Task to carry out:
Although pictures appear in the records, the copy must leave them out and match everything else exactly.

┄┄┄┄┄┄┄┄┄┄┄┄┄┄┄┄┄┄┄┄

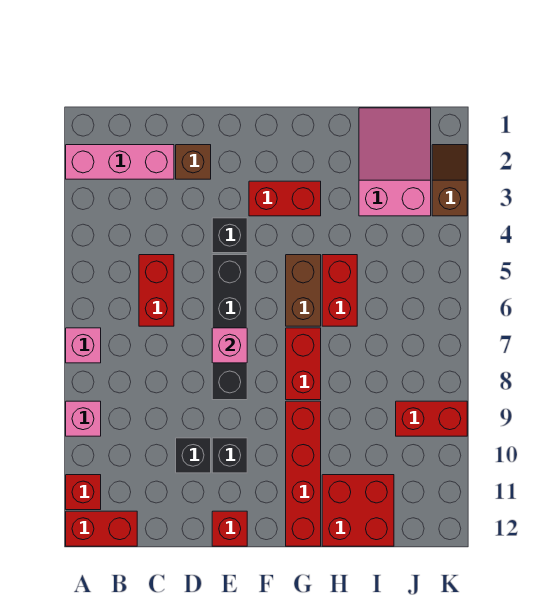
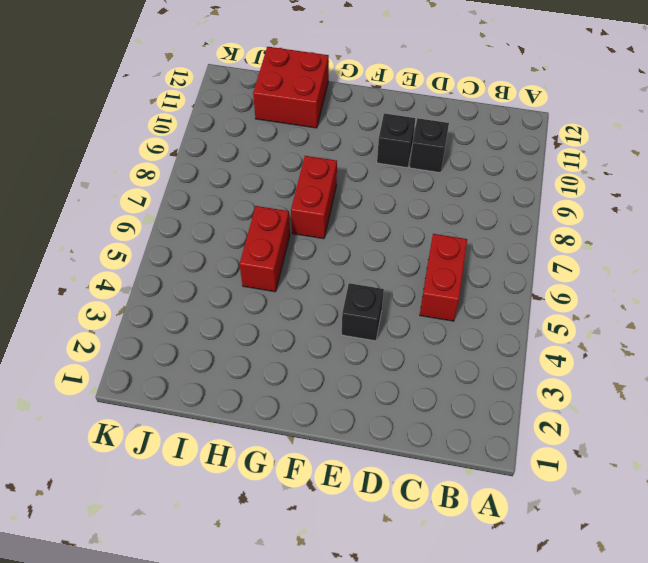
none -> pink brick A2:C2 level 1
none -> pink brick A7 level 1
none -> pink brick A9 level 1

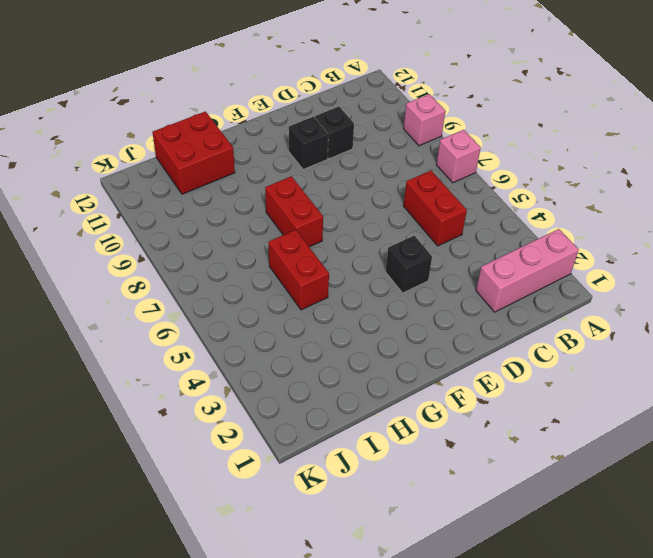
none -> red brick A11 level 1
none -> red brick A12:B12 level 1
none -> brown brick D2 level 1

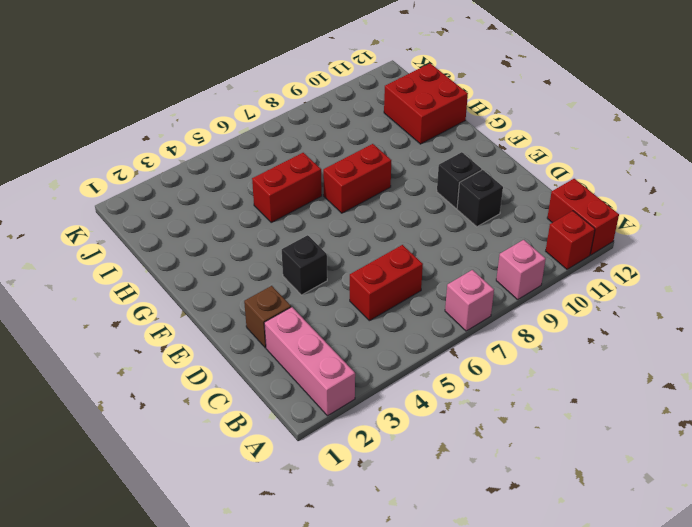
none -> black brick E5:E8 level 1
none -> red brick E12 level 1
none -> red brick F3:G3 level 1

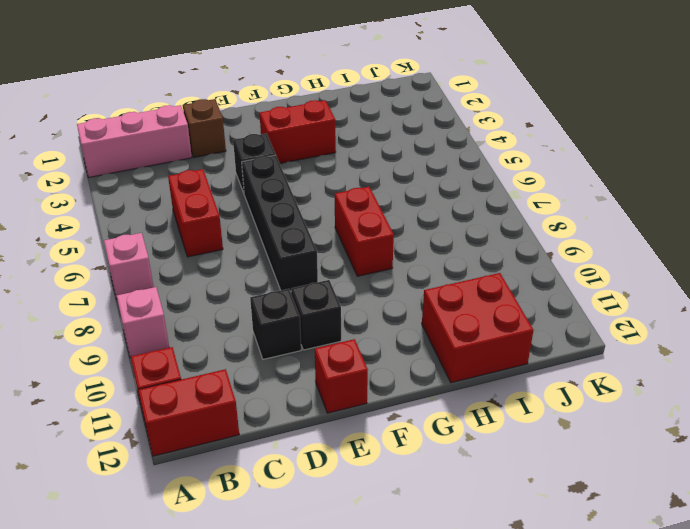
none -> brown brick G5:G6 level 1
none -> red brick G9:G12 level 1
none -> red brick H5:H6 level 1

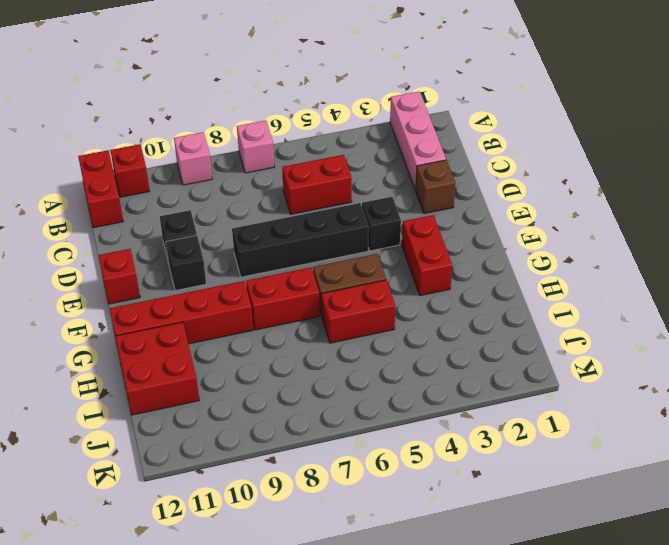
none -> pink slope I1:J3 level 1 top 3
none -> red brick J9:K9 level 1
none -> brown slope K2:K3 level 1 top 3

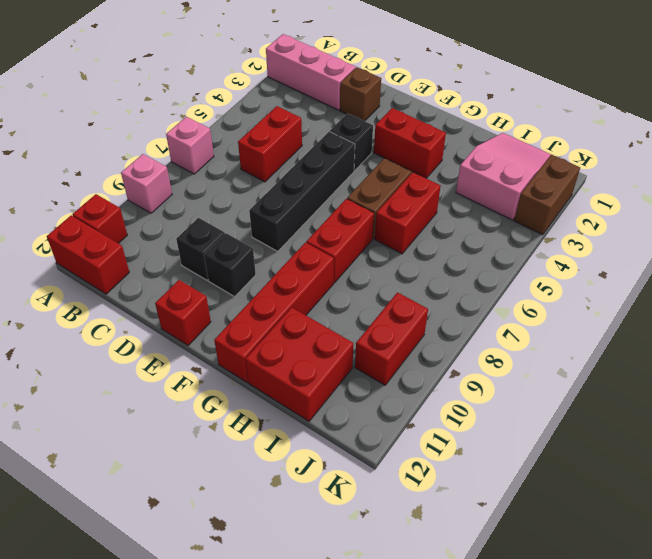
red brick J9:J10 level 1 -> red brick J9:K9 level 1
brown brick K2:K3 level 1 -> brown slope K2:K3 level 1 top 3
none -> pink brick E7 level 2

┄┄┄┄┄┄┄┄┄┄┄┄┄┄┄┄┄┄┄┄

Task result:
none -> pink brick A2:C2 level 1
none -> pink brick A7 level 1
none -> pink brick A9 level 1

none -> red brick A11 level 1
none -> red brick A12:B12 level 1
none -> brown brick D2 level 1

none -> black brick E5:E8 level 1
none -> red brick E12 level 1
none -> red brick F3:G3 level 1

none -> brown brick G5:G6 level 1
none -> red brick G9:G12 level 1
none -> red brick H5:H6 level 1

none -> pink slope I1:J3 level 1 top 3
none -> red brick J9:K9 level 1
none -> brown slope K2:K3 level 1 top 3

red brick J9:J10 level 1 -> red brick J9:K9 level 1
brown brick K2:K3 level 1 -> brown slope K2:K3 level 1 top 3
none -> pink brick E7 level 2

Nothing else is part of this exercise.